## DATA PROVIDED
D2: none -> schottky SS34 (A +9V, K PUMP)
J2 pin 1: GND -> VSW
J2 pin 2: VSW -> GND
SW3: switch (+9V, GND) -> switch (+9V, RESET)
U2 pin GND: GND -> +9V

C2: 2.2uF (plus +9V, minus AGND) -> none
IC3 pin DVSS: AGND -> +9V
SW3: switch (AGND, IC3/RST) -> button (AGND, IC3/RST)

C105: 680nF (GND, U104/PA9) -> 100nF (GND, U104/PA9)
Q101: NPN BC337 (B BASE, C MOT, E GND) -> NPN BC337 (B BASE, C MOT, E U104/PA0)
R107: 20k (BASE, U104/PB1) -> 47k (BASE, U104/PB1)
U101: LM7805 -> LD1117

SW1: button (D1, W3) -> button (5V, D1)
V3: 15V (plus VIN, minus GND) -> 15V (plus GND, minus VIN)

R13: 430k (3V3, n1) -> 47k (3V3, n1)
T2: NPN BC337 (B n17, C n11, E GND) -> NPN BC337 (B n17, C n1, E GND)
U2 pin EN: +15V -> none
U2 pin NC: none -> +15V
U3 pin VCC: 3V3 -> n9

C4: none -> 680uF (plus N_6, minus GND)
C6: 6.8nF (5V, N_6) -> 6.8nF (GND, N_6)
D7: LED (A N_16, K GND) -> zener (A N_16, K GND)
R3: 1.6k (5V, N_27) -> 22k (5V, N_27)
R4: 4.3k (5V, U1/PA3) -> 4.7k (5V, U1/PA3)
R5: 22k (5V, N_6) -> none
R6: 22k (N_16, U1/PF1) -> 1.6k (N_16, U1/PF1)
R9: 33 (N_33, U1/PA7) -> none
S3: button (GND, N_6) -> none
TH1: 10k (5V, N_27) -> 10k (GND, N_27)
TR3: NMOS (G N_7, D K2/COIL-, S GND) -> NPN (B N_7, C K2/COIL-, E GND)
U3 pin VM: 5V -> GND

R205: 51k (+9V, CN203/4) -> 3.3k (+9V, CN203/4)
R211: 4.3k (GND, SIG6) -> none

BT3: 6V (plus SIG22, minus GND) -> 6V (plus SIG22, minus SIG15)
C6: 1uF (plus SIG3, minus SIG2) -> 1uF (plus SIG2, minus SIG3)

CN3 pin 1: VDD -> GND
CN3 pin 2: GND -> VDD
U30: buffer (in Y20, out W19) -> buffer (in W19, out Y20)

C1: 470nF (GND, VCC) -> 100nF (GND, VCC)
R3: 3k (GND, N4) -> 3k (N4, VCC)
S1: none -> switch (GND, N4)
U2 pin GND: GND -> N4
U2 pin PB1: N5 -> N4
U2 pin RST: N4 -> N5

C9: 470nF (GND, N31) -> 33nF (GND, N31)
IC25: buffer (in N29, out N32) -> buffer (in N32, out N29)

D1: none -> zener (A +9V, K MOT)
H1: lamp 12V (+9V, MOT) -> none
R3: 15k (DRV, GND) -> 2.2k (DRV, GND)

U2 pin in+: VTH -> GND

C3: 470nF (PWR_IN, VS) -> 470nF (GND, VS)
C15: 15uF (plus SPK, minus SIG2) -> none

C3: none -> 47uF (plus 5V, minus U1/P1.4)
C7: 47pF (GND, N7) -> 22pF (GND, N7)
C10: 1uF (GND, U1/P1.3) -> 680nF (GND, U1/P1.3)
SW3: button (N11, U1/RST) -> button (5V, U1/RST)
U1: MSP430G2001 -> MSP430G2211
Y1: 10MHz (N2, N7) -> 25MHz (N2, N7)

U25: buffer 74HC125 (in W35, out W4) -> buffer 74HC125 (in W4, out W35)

## EXERCISE
Working from the material above, tally how many lines hold the string "plus". The number is all that is needed.

## SOLUTION
7